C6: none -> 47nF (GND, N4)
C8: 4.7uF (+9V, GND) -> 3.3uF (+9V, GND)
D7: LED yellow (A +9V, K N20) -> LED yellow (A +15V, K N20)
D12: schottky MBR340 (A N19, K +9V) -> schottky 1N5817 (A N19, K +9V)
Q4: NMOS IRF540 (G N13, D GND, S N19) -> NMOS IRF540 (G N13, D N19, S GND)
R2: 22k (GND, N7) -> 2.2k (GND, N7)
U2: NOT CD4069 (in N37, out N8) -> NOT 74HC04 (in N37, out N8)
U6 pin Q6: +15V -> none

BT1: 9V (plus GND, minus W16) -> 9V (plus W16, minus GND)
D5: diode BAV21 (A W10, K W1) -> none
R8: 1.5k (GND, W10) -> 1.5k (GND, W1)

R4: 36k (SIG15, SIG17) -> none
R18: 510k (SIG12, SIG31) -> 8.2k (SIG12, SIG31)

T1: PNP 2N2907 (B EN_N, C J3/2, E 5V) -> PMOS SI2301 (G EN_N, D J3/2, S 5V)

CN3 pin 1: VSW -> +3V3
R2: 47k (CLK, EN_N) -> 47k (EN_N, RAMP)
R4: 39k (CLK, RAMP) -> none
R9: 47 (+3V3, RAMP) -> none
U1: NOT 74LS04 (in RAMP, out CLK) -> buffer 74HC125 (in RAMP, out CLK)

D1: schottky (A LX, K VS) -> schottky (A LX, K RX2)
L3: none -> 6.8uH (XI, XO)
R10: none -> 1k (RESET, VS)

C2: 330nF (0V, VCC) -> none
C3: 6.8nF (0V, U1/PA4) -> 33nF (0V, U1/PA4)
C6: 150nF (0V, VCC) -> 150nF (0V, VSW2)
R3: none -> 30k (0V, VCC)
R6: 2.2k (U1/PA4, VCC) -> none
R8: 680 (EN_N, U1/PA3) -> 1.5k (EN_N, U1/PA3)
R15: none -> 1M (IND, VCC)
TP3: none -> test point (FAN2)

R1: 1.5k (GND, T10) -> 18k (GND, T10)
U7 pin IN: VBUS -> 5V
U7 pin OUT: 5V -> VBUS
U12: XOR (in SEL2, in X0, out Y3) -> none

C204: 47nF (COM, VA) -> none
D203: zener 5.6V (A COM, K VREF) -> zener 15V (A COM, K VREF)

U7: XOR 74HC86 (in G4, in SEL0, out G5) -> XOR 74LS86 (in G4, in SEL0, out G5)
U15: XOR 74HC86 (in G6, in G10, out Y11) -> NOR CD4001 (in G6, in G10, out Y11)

++++++

Would you please copy, word for word, everything above from the line containing "L3: none -> 6.8uH (XI, XO)" down to the line containing "U7 pin IN: VBUS -> 5V", those two lines included?

● **Written response**
L3: none -> 6.8uH (XI, XO)
R10: none -> 1k (RESET, VS)

C2: 330nF (0V, VCC) -> none
C3: 6.8nF (0V, U1/PA4) -> 33nF (0V, U1/PA4)
C6: 150nF (0V, VCC) -> 150nF (0V, VSW2)
R3: none -> 30k (0V, VCC)
R6: 2.2k (U1/PA4, VCC) -> none
R8: 680 (EN_N, U1/PA3) -> 1.5k (EN_N, U1/PA3)
R15: none -> 1M (IND, VCC)
TP3: none -> test point (FAN2)

R1: 1.5k (GND, T10) -> 18k (GND, T10)
U7 pin IN: VBUS -> 5V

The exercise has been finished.